### Data for this task
** begin **

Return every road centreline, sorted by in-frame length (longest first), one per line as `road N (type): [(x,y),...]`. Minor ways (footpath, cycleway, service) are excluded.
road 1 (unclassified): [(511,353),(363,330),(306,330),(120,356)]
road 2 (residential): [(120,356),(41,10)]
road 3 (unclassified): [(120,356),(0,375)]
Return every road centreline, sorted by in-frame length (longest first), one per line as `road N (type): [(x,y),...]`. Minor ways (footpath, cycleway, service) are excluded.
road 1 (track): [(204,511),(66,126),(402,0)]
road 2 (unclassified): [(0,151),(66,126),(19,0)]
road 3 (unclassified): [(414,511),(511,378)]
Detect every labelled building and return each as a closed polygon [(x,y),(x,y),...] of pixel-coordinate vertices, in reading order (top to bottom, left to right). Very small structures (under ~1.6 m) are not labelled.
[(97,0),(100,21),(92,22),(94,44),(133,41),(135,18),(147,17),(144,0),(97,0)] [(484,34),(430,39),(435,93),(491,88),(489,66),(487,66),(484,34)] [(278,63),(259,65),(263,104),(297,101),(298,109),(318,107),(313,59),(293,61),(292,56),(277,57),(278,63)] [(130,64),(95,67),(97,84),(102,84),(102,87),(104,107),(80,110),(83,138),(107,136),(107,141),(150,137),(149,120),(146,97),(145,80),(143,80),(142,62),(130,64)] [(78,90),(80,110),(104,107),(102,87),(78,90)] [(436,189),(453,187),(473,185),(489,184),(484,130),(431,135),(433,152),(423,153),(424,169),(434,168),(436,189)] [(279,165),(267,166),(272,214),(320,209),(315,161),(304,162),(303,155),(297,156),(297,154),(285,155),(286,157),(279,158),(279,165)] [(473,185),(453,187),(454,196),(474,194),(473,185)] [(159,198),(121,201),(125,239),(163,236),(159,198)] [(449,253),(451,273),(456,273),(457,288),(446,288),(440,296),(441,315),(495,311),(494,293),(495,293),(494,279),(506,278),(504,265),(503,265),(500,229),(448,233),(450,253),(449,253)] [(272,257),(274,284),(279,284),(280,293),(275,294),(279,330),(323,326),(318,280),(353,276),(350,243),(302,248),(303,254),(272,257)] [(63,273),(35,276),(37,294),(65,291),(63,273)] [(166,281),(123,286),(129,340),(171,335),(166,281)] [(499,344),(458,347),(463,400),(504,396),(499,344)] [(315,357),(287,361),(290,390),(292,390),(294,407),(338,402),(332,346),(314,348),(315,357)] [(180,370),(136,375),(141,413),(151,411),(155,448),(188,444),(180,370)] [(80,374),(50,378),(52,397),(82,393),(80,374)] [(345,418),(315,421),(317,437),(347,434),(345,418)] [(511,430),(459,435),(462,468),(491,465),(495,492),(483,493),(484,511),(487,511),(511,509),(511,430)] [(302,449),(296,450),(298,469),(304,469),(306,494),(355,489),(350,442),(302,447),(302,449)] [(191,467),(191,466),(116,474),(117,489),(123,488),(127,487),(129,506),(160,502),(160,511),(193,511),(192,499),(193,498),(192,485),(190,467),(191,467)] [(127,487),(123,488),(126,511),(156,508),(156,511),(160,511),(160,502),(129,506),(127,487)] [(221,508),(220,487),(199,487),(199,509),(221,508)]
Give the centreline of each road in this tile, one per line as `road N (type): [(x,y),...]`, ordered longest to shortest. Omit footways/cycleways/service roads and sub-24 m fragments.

** end **

### Exercise
Can you reproduce word for word the lines from the very first one through the line containing "road 3 (unclassified): [(120,356),(0,375)]", with both of those included?

### Response
Return every road centreline, sorted by in-frame length (longest first), one per line as `road N (type): [(x,y),...]`. Minor ways (footpath, cycleway, service) are excluded.
road 1 (unclassified): [(511,353),(363,330),(306,330),(120,356)]
road 2 (residential): [(120,356),(41,10)]
road 3 (unclassified): [(120,356),(0,375)]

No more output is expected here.